SOURCE DATA:
* * *
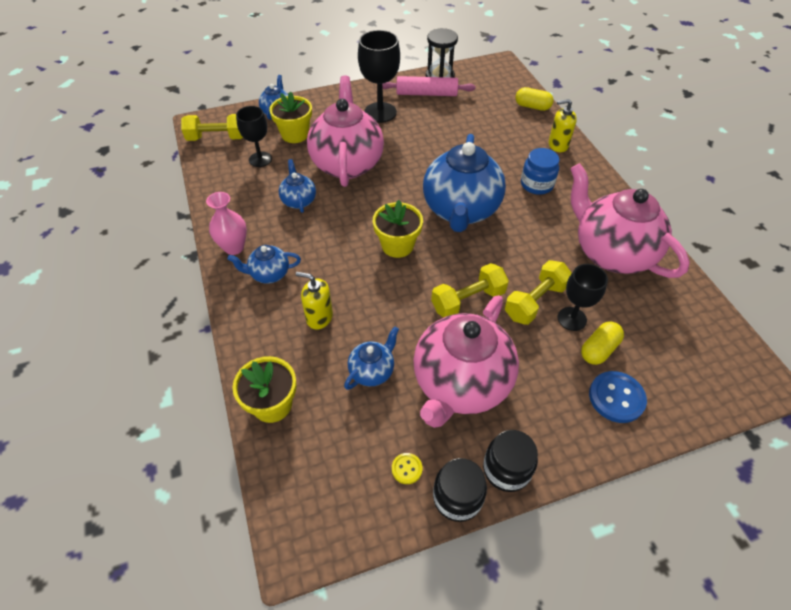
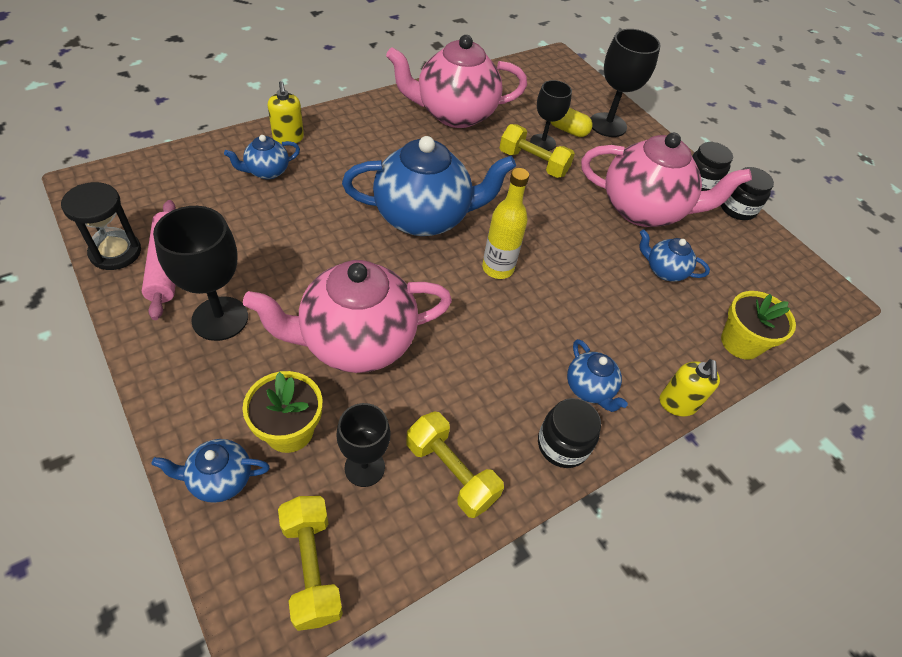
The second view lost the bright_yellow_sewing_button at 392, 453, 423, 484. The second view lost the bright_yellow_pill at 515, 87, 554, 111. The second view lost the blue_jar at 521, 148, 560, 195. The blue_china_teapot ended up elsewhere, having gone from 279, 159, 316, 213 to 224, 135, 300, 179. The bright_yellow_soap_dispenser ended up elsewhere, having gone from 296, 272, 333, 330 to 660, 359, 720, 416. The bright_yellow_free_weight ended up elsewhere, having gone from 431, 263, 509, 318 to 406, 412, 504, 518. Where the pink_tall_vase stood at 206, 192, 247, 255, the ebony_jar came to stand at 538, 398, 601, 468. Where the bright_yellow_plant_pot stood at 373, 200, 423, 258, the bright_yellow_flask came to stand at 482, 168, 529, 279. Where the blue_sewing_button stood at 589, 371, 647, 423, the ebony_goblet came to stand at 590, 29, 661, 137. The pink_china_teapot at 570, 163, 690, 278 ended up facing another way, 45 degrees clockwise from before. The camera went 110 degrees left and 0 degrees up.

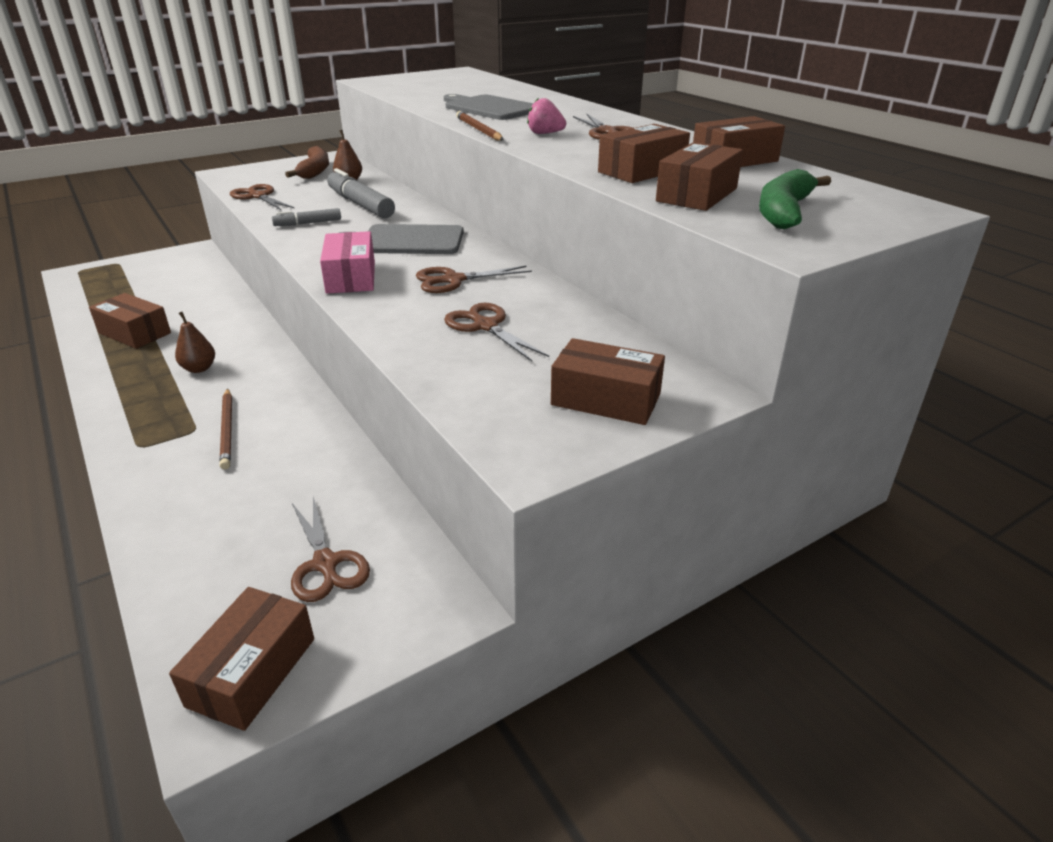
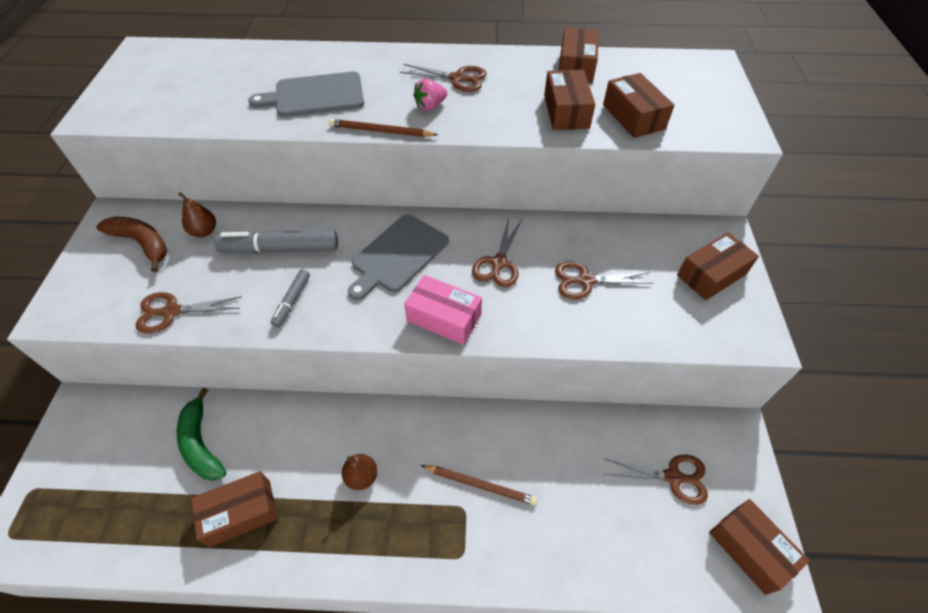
The leaf-green_toy_banana ended up elsewhere, having gone from 759, 169, 831, 229 to 177, 388, 226, 481. The camera went 55 degrees left and 20 degrees up.

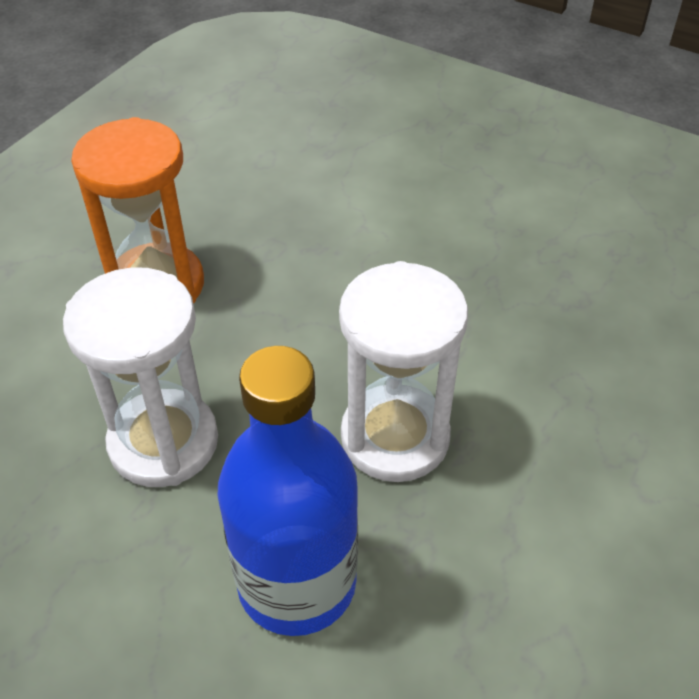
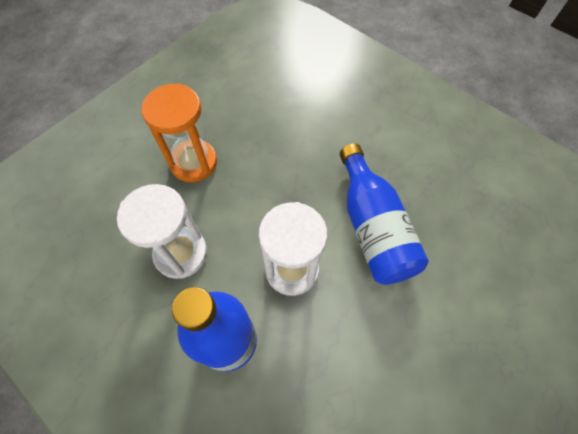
The second view gained the blue_flask at 340, 143, 429, 285. The camera went 10 degrees right and 15 degrees up.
* * *
EXERCISE REQUIREMENTS: An exact copy of the material above is required, free of any pictures.

TASK RESULT:
The second view lost the bright_yellow_sewing_button at 392, 453, 423, 484. The second view lost the bright_yellow_pill at 515, 87, 554, 111. The second view lost the blue_jar at 521, 148, 560, 195. The blue_china_teapot ended up elsewhere, having gone from 279, 159, 316, 213 to 224, 135, 300, 179. The bright_yellow_soap_dispenser ended up elsewhere, having gone from 296, 272, 333, 330 to 660, 359, 720, 416. The bright_yellow_free_weight ended up elsewhere, having gone from 431, 263, 509, 318 to 406, 412, 504, 518. Where the pink_tall_vase stood at 206, 192, 247, 255, the ebony_jar came to stand at 538, 398, 601, 468. Where the bright_yellow_plant_pot stood at 373, 200, 423, 258, the bright_yellow_flask came to stand at 482, 168, 529, 279. Where the blue_sewing_button stood at 589, 371, 647, 423, the ebony_goblet came to stand at 590, 29, 661, 137. The pink_china_teapot at 570, 163, 690, 278 ended up facing another way, 45 degrees clockwise from before. The camera went 110 degrees left and 0 degrees up.

The leaf-green_toy_banana ended up elsewhere, having gone from 759, 169, 831, 229 to 177, 388, 226, 481. The camera went 55 degrees left and 20 degrees up.

The second view gained the blue_flask at 340, 143, 429, 285. The camera went 10 degrees right and 15 degrees up.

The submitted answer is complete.